(Stored data entries)

»»

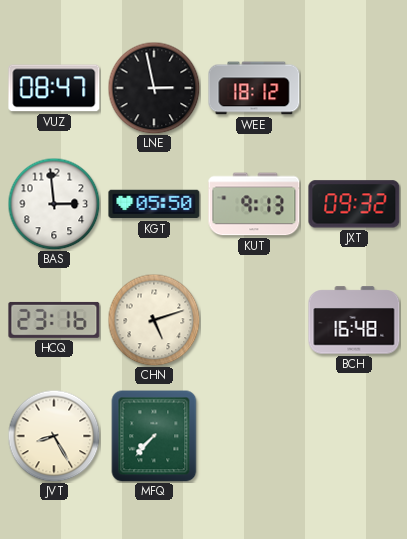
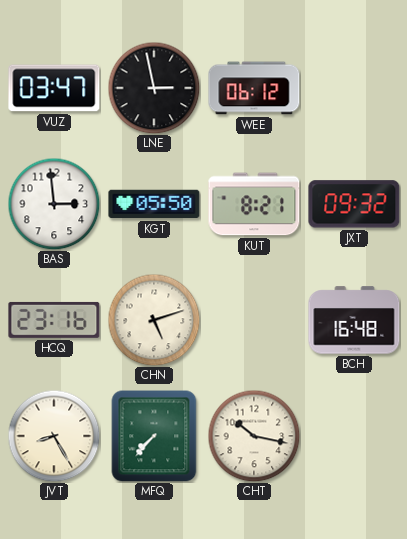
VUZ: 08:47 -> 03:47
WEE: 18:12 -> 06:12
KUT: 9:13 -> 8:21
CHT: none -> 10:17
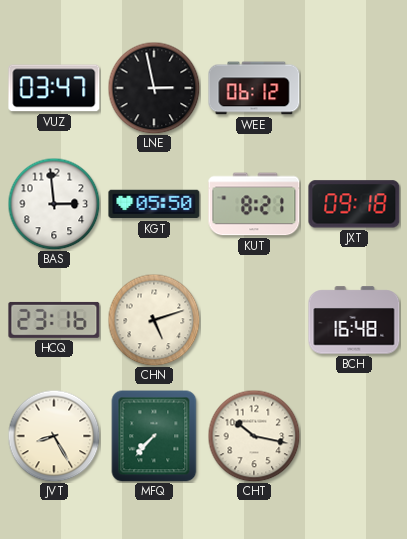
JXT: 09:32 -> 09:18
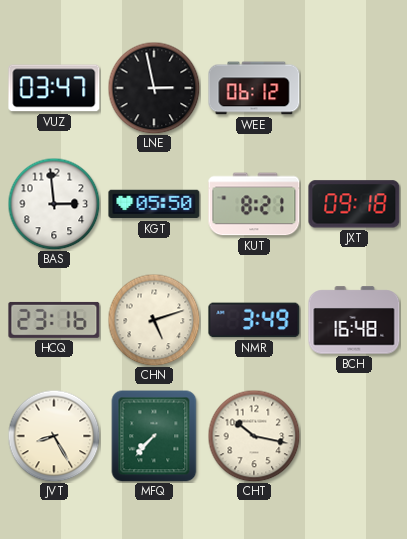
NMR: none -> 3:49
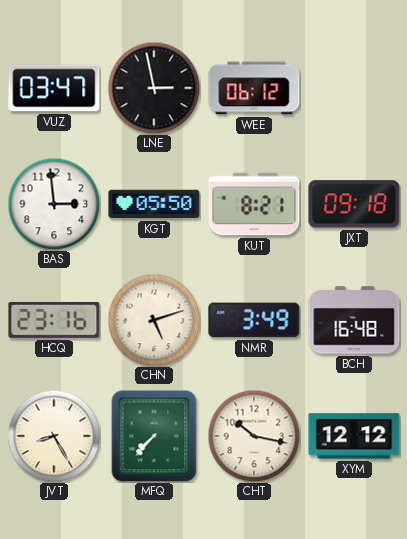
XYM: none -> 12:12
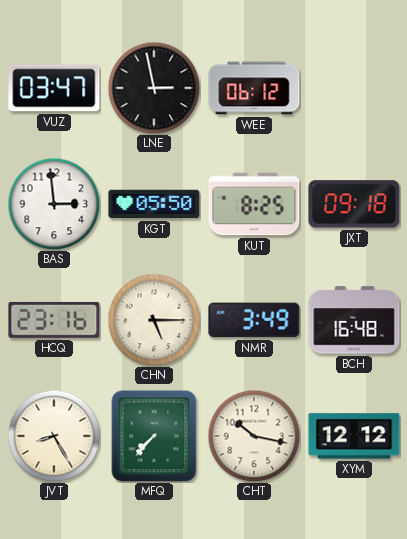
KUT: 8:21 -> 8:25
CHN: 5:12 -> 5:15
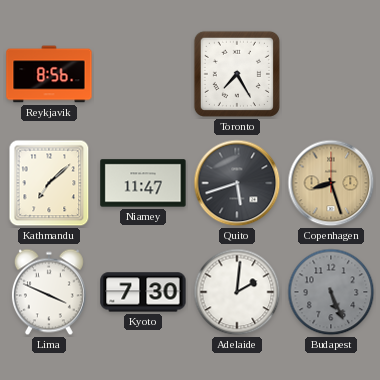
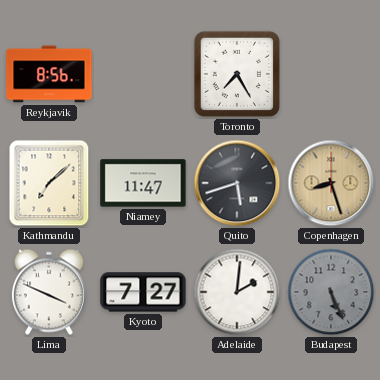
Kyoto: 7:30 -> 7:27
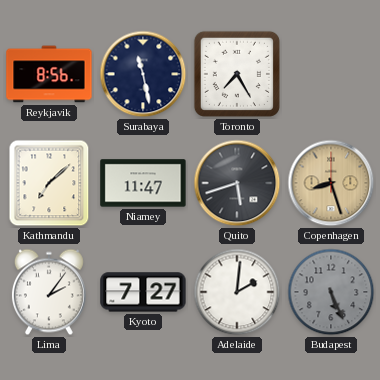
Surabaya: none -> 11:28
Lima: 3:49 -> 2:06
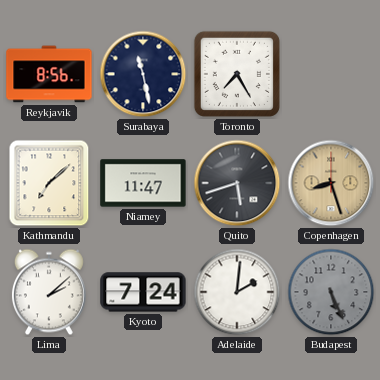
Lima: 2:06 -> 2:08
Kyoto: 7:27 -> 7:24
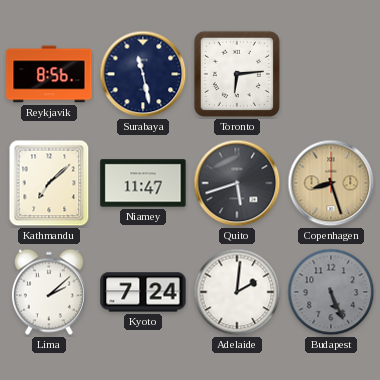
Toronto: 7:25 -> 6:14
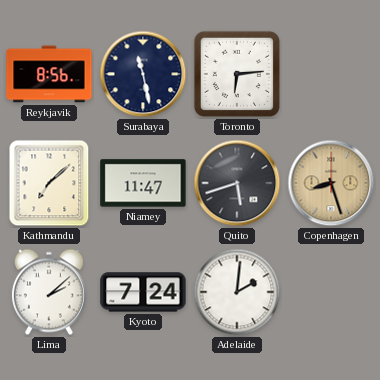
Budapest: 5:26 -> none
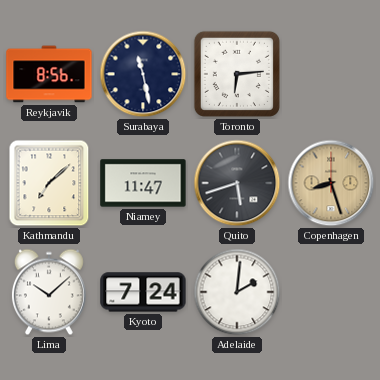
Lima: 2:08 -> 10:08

««

Extract every line from the records above, copied verbatim, leaving out the picture lines.

VUZ: 08:47 -> 03:47
WEE: 18:12 -> 06:12
KUT: 9:13 -> 8:21
CHT: none -> 10:17
JXT: 09:32 -> 09:18
NMR: none -> 3:49
XYM: none -> 12:12
KUT: 8:21 -> 8:25
CHN: 5:12 -> 5:15
Kyoto: 7:30 -> 7:27
Surabaya: none -> 11:28
Lima: 3:49 -> 2:06
Lima: 2:06 -> 2:08
Kyoto: 7:27 -> 7:24
Toronto: 7:25 -> 6:14
Budapest: 5:26 -> none
Lima: 2:08 -> 10:08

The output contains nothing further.